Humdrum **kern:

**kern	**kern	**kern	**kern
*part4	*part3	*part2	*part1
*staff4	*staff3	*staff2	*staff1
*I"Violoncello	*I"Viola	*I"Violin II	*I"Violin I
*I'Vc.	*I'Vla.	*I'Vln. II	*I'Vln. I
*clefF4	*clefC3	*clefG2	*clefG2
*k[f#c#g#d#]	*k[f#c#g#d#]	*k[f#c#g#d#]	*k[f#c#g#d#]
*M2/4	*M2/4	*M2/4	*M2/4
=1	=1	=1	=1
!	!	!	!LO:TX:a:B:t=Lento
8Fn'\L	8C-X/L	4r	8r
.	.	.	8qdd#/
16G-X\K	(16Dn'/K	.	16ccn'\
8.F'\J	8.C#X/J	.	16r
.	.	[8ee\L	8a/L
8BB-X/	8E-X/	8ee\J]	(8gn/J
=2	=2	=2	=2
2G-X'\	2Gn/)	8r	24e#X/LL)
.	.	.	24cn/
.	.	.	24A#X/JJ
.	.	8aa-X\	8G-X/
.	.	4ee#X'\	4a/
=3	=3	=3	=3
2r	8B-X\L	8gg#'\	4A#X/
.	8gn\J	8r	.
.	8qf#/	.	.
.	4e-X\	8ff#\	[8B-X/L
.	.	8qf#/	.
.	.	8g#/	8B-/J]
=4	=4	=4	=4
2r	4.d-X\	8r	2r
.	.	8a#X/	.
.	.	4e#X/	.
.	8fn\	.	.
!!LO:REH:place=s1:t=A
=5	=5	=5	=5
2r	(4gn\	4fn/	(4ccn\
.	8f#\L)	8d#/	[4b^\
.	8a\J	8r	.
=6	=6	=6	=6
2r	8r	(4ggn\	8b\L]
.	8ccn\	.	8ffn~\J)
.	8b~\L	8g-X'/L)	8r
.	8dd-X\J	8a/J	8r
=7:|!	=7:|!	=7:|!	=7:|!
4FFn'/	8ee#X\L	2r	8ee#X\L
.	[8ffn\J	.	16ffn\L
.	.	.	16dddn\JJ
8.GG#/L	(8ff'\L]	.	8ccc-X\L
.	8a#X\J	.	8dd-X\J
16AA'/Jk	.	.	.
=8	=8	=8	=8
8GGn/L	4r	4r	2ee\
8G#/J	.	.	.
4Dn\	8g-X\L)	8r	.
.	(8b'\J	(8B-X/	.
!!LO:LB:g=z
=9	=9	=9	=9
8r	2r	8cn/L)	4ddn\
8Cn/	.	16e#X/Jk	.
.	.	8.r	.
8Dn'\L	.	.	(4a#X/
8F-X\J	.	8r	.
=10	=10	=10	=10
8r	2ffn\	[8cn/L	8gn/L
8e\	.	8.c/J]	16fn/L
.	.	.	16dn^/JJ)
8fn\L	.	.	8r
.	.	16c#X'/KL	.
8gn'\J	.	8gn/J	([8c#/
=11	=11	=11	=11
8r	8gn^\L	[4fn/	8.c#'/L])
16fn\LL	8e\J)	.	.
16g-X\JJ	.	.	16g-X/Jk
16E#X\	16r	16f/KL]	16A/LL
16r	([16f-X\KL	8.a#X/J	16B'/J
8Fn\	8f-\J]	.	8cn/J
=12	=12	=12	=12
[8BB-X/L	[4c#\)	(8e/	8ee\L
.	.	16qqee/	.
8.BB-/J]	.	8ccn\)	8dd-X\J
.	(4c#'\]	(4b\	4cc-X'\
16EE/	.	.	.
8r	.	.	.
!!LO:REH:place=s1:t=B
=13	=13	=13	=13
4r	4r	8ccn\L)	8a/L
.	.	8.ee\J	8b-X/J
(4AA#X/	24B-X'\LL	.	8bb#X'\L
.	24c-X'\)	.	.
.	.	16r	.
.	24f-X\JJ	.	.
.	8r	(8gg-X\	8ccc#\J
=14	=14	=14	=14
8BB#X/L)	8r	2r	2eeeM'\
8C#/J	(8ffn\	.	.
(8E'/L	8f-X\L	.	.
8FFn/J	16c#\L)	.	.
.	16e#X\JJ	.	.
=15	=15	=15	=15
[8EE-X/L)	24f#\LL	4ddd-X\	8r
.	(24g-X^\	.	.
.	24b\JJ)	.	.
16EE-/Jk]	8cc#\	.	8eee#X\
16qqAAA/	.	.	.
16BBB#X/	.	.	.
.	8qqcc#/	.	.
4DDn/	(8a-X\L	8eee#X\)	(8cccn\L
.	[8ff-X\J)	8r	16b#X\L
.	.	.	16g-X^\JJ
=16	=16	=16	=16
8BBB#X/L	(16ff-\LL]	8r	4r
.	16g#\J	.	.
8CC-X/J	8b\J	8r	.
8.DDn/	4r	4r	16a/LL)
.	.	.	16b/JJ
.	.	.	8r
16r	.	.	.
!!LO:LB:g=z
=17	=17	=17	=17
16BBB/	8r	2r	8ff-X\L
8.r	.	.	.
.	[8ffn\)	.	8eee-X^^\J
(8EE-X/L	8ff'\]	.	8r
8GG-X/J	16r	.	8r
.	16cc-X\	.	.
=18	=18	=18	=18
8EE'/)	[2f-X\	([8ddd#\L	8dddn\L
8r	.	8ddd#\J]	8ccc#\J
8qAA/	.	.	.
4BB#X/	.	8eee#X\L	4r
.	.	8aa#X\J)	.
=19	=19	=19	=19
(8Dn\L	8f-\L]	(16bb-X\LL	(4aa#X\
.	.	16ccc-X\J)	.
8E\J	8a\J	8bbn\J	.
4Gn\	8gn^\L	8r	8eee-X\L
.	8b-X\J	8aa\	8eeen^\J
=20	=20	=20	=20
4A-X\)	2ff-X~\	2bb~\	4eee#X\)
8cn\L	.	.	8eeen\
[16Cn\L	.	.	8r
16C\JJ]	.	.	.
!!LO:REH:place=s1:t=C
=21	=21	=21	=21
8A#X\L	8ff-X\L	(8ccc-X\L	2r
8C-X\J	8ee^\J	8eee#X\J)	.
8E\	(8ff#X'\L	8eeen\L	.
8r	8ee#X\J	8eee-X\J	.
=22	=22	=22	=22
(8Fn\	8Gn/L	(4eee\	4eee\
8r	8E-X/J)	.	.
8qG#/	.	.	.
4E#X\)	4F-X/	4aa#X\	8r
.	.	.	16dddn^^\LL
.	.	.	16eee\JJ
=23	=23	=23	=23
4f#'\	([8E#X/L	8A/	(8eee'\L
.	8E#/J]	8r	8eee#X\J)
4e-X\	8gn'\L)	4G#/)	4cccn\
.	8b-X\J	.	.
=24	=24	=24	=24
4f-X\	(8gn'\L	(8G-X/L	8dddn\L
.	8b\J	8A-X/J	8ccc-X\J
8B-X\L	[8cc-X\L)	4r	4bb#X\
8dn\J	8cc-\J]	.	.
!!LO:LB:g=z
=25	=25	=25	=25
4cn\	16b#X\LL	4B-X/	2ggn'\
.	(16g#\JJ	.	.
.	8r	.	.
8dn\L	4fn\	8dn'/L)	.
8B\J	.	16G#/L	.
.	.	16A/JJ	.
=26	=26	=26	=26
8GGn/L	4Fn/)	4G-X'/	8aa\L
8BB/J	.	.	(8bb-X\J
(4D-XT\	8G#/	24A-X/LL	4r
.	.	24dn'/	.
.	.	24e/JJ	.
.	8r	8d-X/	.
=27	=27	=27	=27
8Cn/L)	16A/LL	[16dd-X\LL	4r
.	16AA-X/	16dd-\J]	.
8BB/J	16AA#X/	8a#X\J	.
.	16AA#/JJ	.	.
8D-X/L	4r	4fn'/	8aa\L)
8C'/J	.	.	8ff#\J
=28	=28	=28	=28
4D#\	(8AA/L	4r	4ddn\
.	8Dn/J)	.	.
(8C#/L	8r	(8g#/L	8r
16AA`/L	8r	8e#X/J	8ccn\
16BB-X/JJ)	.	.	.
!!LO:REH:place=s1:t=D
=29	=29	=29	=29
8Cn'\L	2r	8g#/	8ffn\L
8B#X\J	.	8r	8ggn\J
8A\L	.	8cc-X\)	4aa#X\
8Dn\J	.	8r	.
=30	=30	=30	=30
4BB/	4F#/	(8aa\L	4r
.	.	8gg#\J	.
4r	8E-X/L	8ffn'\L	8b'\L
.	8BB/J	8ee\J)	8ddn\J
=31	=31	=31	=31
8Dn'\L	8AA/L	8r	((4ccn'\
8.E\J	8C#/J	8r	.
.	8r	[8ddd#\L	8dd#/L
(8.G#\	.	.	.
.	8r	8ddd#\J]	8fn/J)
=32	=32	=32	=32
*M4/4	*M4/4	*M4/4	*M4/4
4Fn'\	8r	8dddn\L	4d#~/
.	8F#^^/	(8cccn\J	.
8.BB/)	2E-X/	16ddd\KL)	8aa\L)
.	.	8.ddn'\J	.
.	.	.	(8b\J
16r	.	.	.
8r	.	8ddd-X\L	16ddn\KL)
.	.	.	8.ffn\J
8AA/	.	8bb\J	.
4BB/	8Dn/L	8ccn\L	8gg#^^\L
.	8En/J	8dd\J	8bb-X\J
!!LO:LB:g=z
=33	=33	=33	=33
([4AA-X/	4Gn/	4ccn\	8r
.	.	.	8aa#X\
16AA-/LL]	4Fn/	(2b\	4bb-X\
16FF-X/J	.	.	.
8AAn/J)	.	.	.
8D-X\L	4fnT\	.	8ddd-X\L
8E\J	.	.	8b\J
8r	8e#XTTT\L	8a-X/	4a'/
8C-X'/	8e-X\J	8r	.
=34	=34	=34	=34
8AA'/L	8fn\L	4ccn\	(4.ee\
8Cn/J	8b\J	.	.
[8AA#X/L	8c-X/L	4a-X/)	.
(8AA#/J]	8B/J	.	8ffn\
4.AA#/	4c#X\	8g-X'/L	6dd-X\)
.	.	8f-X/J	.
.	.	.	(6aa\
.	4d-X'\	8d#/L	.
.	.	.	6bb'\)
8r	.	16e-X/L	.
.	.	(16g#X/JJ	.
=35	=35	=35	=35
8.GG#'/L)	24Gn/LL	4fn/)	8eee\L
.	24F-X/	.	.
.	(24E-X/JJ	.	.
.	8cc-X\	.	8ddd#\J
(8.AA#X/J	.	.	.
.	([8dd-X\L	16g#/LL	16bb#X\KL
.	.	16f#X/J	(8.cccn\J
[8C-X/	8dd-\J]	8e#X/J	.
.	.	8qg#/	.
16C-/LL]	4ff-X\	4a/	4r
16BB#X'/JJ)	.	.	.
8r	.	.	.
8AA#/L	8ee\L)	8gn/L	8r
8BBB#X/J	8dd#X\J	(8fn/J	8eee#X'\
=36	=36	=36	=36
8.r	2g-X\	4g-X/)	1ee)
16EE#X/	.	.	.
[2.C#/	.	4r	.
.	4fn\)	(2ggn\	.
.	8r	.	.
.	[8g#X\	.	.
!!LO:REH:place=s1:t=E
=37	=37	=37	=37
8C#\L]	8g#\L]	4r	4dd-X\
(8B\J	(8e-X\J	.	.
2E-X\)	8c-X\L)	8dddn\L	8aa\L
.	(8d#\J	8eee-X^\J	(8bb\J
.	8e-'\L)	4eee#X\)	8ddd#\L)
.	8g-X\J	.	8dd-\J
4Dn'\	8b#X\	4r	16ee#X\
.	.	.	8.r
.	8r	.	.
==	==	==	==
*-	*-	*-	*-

▶ [Written instruction] Work out how many lines of the items contain the string "place". Give only the number.

▶ [Result] 5